Exercise description:
Go through the material below, find each line with the word "minus", and copy those lines.
START Material provided
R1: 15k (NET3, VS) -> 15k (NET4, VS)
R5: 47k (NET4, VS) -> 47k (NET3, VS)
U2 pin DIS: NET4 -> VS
END Material provided
START Material provided
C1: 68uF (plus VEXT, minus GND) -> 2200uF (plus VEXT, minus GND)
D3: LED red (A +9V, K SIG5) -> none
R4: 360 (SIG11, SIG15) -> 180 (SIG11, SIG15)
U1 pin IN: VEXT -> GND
END Material provided
START Material provided
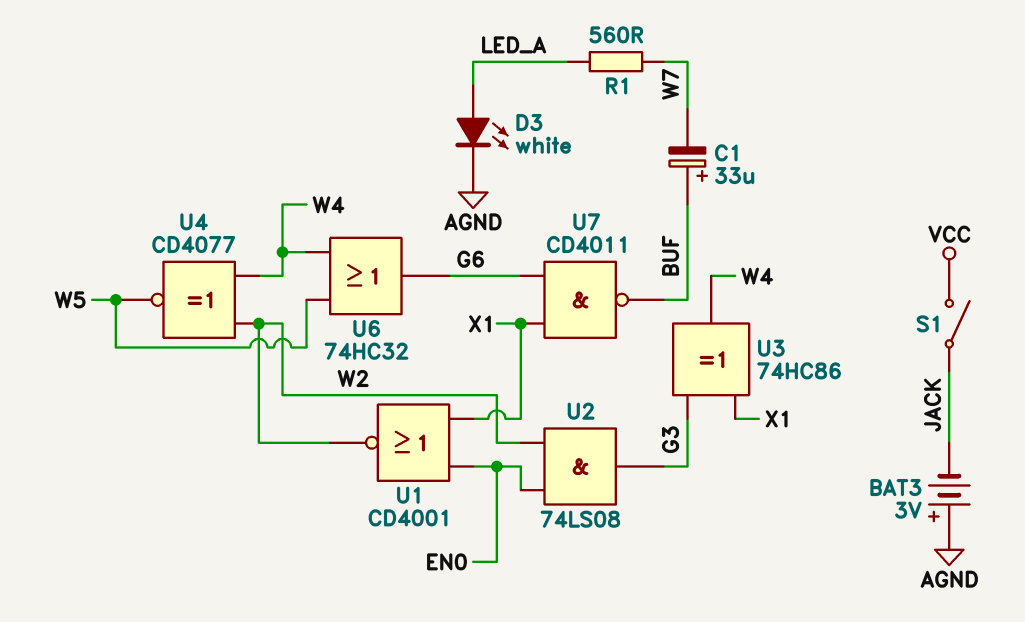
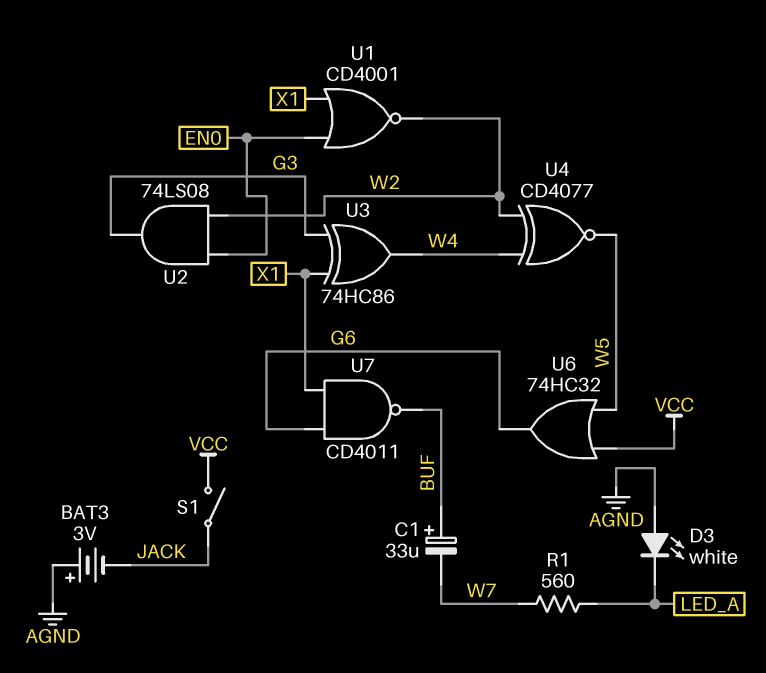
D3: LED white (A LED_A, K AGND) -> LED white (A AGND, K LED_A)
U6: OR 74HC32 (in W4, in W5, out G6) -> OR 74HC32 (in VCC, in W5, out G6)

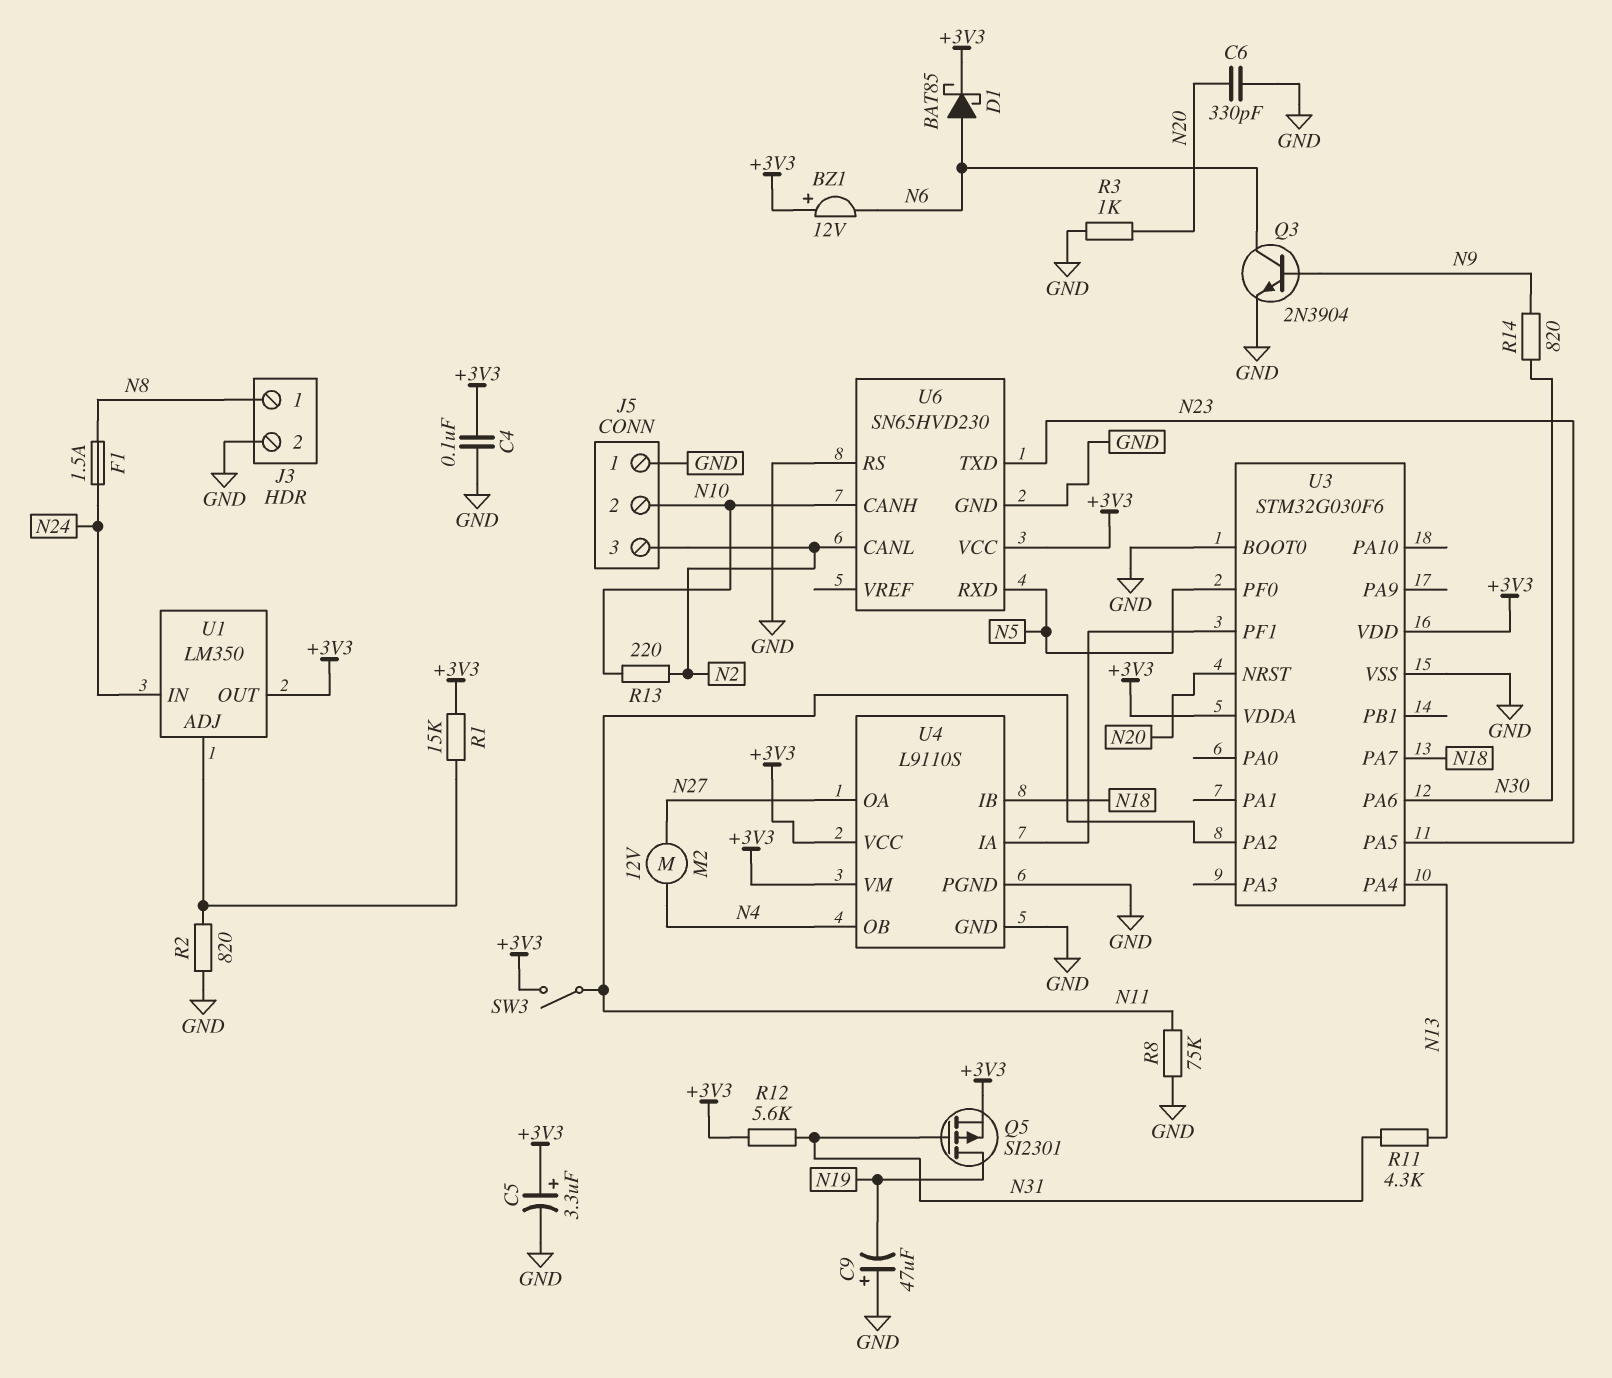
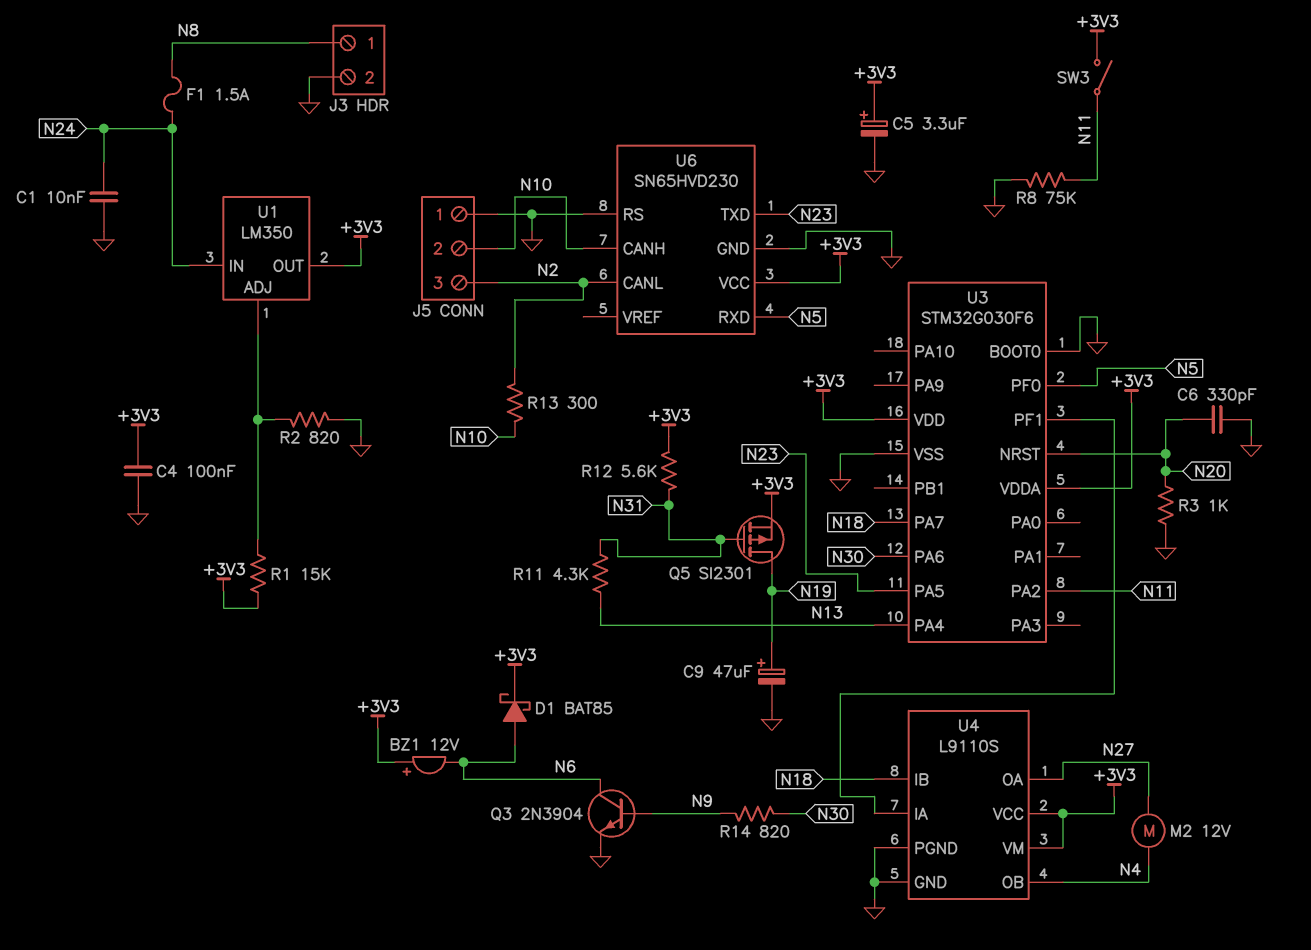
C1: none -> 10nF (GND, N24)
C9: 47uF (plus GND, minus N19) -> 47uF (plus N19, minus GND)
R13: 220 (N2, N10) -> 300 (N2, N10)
END Material provided
Your solution:
C1: 68uF (plus VEXT, minus GND) -> 2200uF (plus VEXT, minus GND)
C9: 47uF (plus GND, minus N19) -> 47uF (plus N19, minus GND)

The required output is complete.